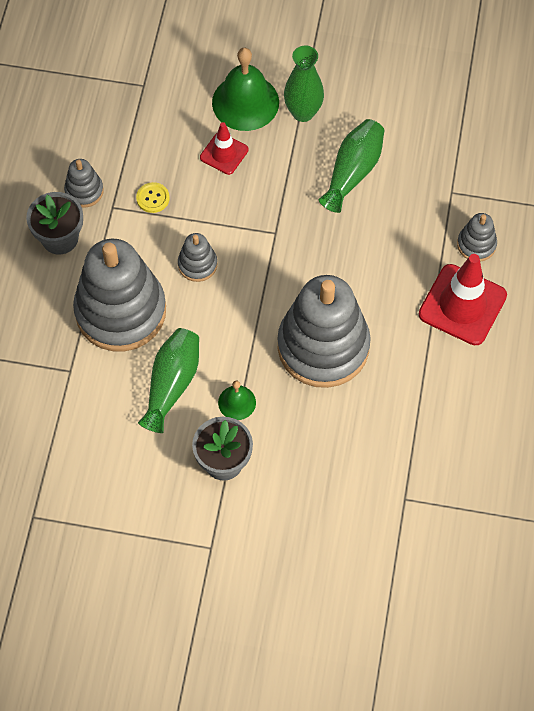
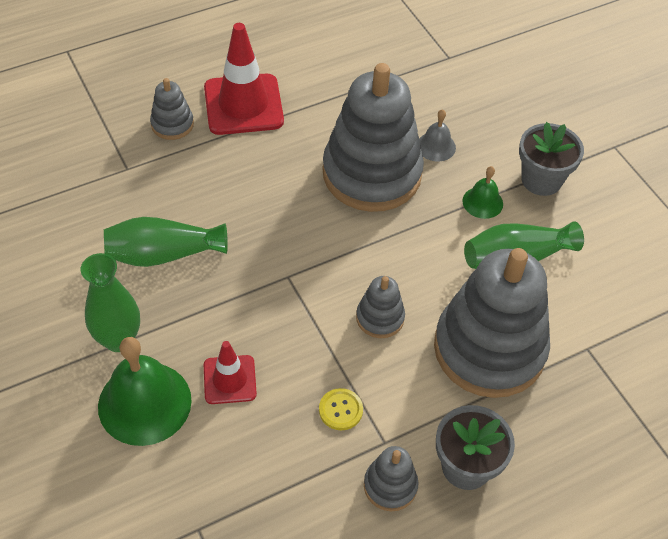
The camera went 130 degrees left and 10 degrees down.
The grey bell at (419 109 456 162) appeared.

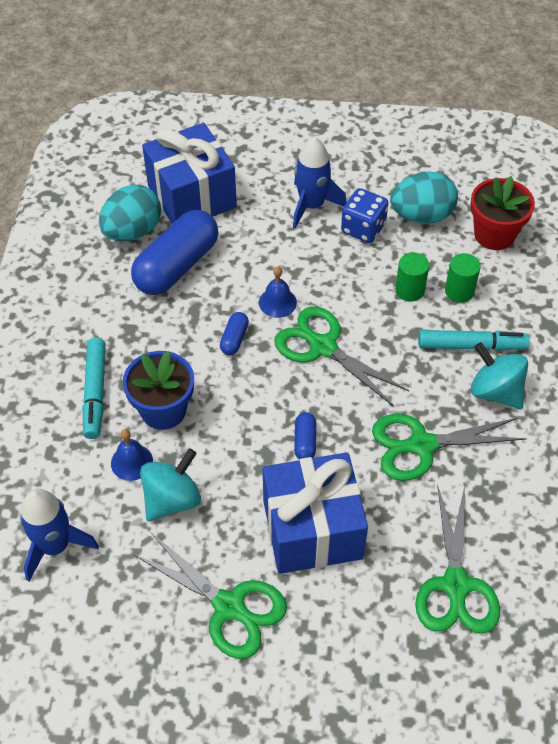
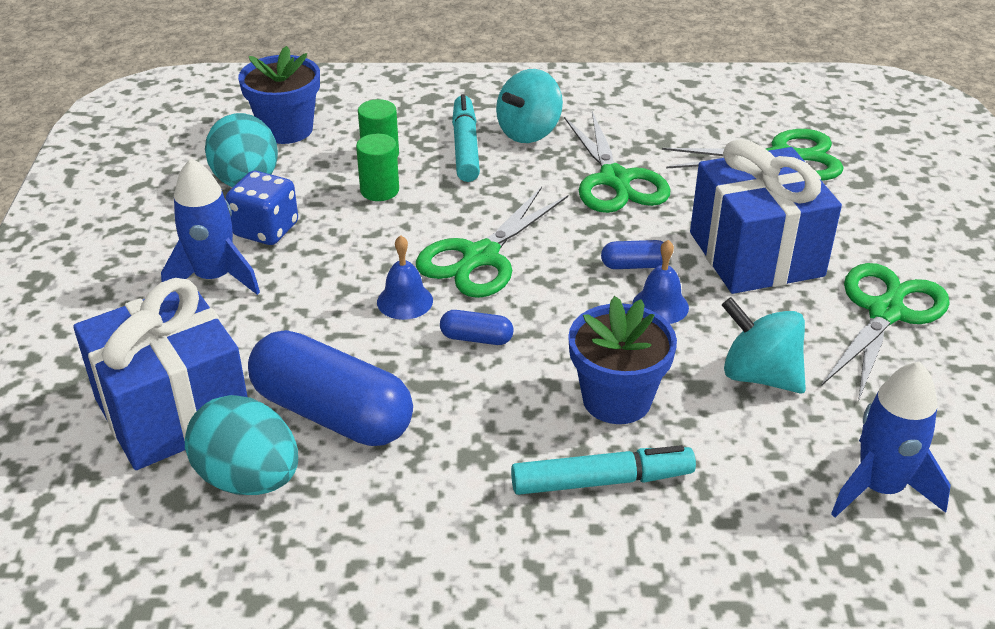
The camera went 95 degrees left and 15 degrees down.
The red flower pot at (470 176 535 250) became the blue flower pot at (238 46 320 144).
The blue bell moved from (111 429 153 481) to (632 240 689 324).

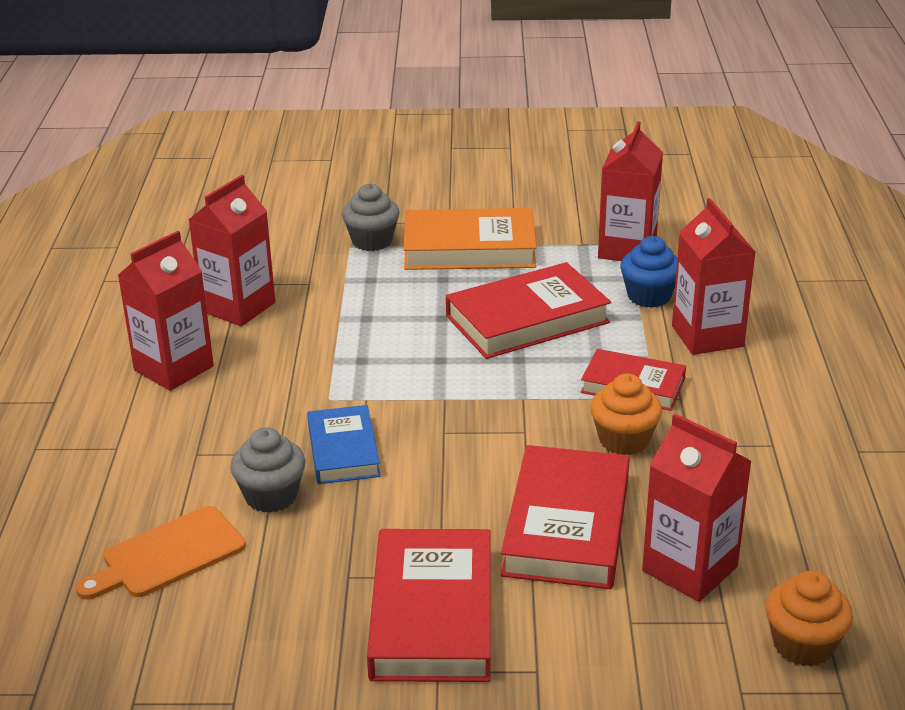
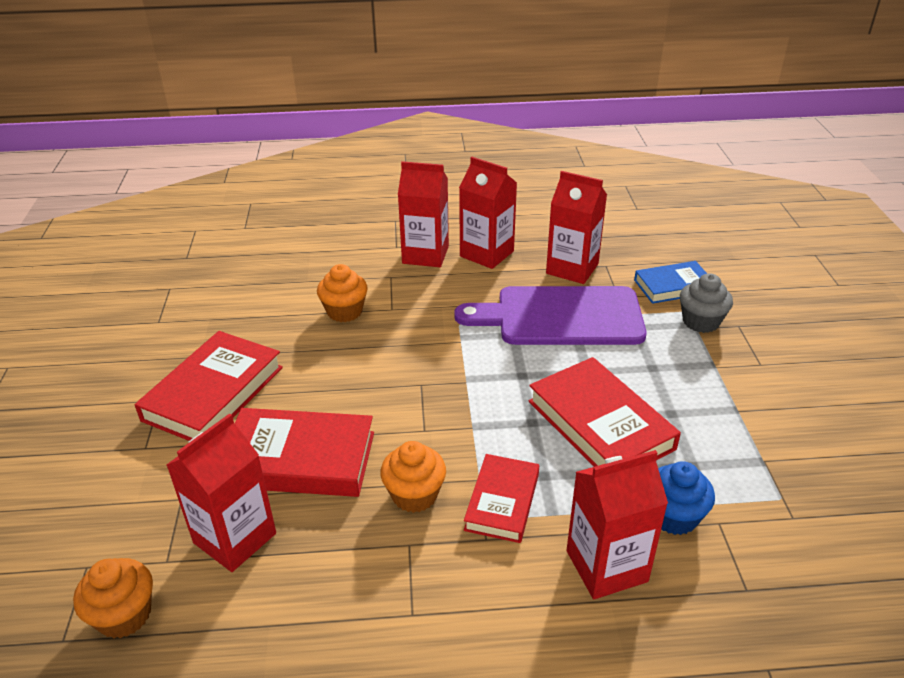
The camera went 85 degrees right and 5 degrees up.
The red carton moved from (598 121 663 261) to (398 161 449 267).
The orange book at (404 208 537 270) disappeared.
The blue book moved from (307 405 381 484) to (634 261 707 304).
The grey cupcake at (230 427 305 513) became the orange cupcake at (317 264 368 322).
The orange cutting board at (76 506 246 600) disappeared.
The red book at (367 529 491 682) turned 60 degrees counterclockwise.
The purple cutting board at (454 286 647 345) appeared.

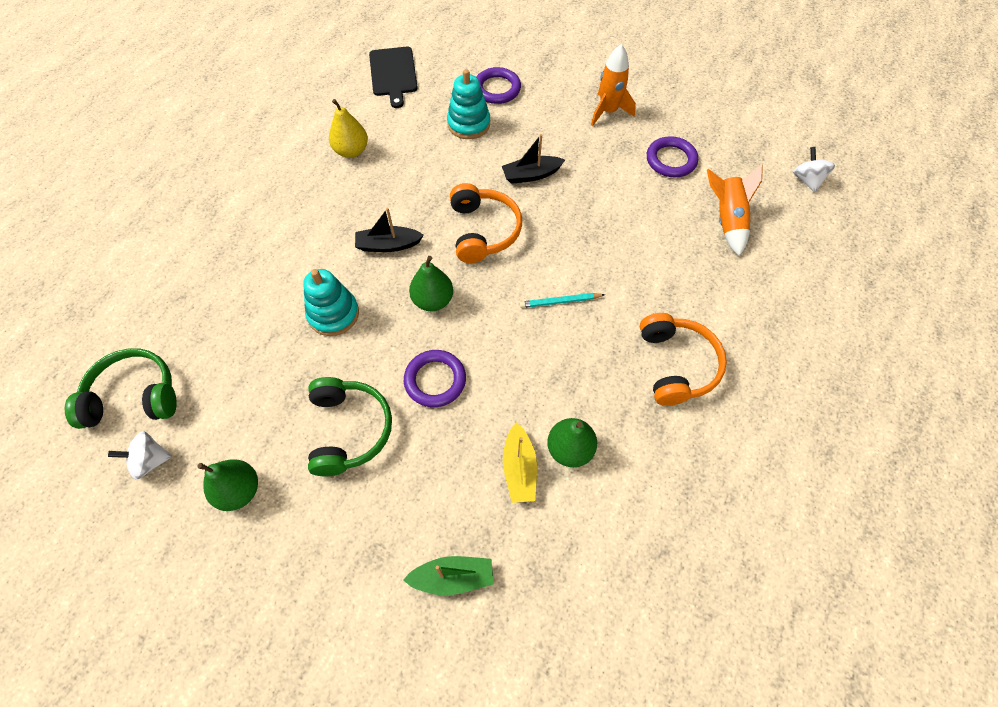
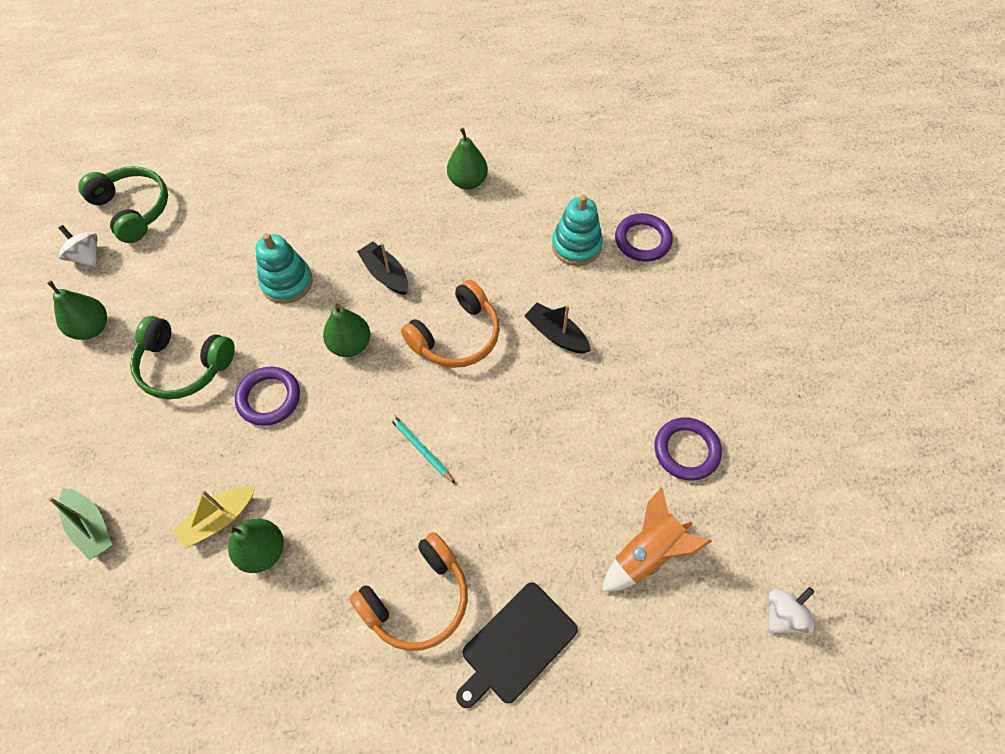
The camera went 55 degrees right and 0 degrees up.
The orange rocket at (591 44 636 126) disappeared.
The black cutting board moved from (369 47 418 108) to (456 582 578 708).
The yellow pear at (329 99 368 158) became the green pear at (447 128 488 190).
The green headphones at (308 377 392 476) turned 60 degrees clockwise.

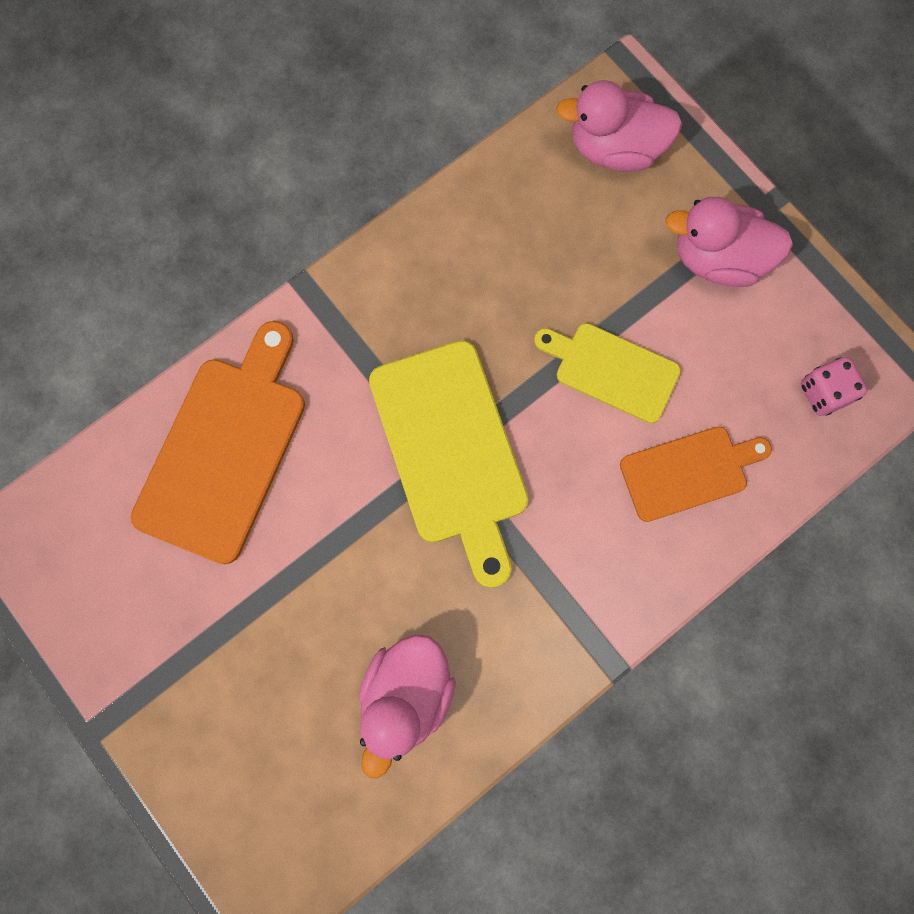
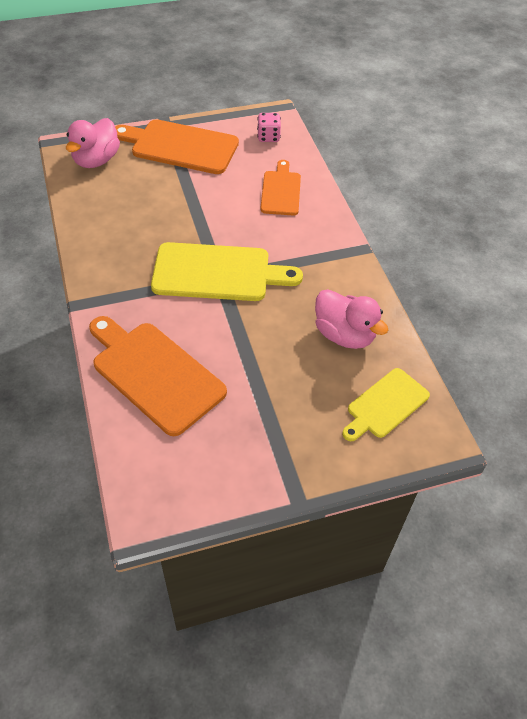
The camera went 70 degrees left and 25 degrees down.
The pink duck at (665 197 793 287) was replaced by the orange cutting board at (115 119 239 174).
The yellow cutting board moved from (534 323 681 424) to (342 368 430 441).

· · · ·

In the data above, find the line containing "The green headphones"; from there, please write out each line through the end, exactly, with the pictures omitted.

RESPONSE »
The green headphones at (308 377 392 476) turned 60 degrees clockwise.

The camera went 70 degrees left and 25 degrees down.
The pink duck at (665 197 793 287) was replaced by the orange cutting board at (115 119 239 174).
The yellow cutting board moved from (534 323 681 424) to (342 368 430 441).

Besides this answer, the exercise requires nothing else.